Work required
The reply should repeat all of the data word for word, with no pictures.

======== Dataset content

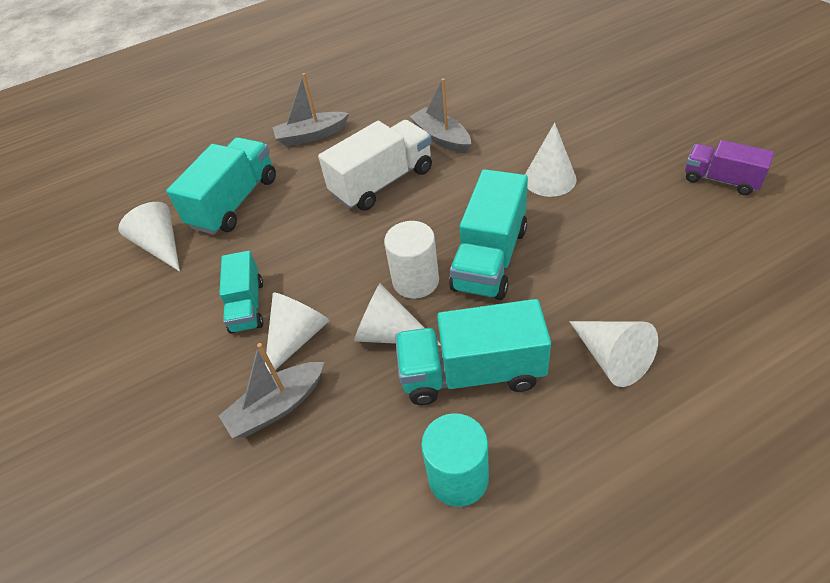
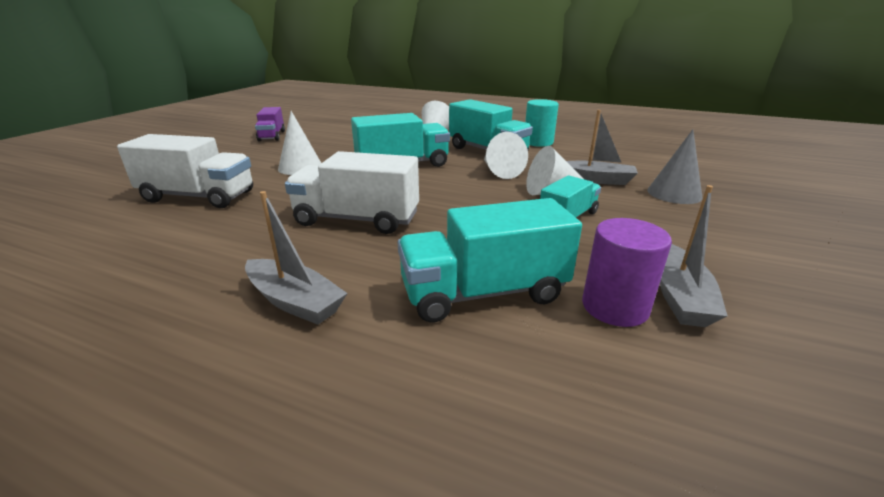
camera: 135 degrees left, 20 degrees down
white cone [118,202,180,272] -> purple cylinder [582,218,672,327]
white cylinder [384,221,439,299] -> none
grey boat [409,78,471,153] -> grey boat moved to [660,185,728,327]
none -> white truck [117,134,253,208]
none -> grey cone [647,129,703,204]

================

Expected output
camera: 135 degrees left, 20 degrees down
white cone [118,202,180,272] -> purple cylinder [582,218,672,327]
white cylinder [384,221,439,299] -> none
grey boat [409,78,471,153] -> grey boat moved to [660,185,728,327]
none -> white truck [117,134,253,208]
none -> grey cone [647,129,703,204]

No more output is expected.